» RECORDS FOR PROCESSING
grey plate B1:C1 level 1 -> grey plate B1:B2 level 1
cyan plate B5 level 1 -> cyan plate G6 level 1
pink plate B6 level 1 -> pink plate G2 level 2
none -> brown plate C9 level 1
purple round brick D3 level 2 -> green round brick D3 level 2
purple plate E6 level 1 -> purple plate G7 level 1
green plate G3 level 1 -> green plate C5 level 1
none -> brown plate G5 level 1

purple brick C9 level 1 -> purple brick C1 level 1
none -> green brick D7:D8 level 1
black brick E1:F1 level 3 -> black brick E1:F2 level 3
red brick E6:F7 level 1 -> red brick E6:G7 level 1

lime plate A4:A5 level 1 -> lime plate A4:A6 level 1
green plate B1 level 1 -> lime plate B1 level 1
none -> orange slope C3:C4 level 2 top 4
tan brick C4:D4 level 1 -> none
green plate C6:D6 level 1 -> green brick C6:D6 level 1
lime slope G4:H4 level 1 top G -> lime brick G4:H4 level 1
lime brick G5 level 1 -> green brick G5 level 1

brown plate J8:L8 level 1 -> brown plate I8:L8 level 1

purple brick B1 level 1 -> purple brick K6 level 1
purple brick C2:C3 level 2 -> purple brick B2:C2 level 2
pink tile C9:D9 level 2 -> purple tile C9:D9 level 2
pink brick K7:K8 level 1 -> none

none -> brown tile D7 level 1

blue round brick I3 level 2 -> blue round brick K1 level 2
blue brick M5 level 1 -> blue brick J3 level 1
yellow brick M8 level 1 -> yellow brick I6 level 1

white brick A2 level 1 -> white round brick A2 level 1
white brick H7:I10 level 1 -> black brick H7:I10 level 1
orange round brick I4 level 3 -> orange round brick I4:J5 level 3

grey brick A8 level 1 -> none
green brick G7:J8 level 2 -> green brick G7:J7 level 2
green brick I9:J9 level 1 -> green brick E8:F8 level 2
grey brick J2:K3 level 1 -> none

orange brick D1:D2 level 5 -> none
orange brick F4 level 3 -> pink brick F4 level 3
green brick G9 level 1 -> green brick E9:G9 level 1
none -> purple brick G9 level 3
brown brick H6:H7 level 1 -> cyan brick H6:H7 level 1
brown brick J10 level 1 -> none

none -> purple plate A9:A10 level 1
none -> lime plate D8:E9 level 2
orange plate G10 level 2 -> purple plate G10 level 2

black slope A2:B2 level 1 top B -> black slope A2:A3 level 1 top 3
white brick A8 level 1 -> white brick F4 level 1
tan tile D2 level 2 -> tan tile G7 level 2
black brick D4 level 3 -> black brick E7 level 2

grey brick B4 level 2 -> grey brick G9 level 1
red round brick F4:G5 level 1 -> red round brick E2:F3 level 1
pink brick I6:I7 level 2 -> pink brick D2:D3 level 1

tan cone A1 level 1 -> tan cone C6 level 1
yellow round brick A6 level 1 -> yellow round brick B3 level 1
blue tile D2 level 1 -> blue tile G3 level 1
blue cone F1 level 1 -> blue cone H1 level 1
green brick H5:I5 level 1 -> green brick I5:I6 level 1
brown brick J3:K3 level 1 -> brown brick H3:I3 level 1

» WHAT IS REQUIRED
Go line by line through the data above and report each one that holds the string "tile".

» SOLUTION TO THIS TASK
pink tile C9:D9 level 2 -> purple tile C9:D9 level 2
none -> brown tile D7 level 1
tan tile D2 level 2 -> tan tile G7 level 2
blue tile D2 level 1 -> blue tile G3 level 1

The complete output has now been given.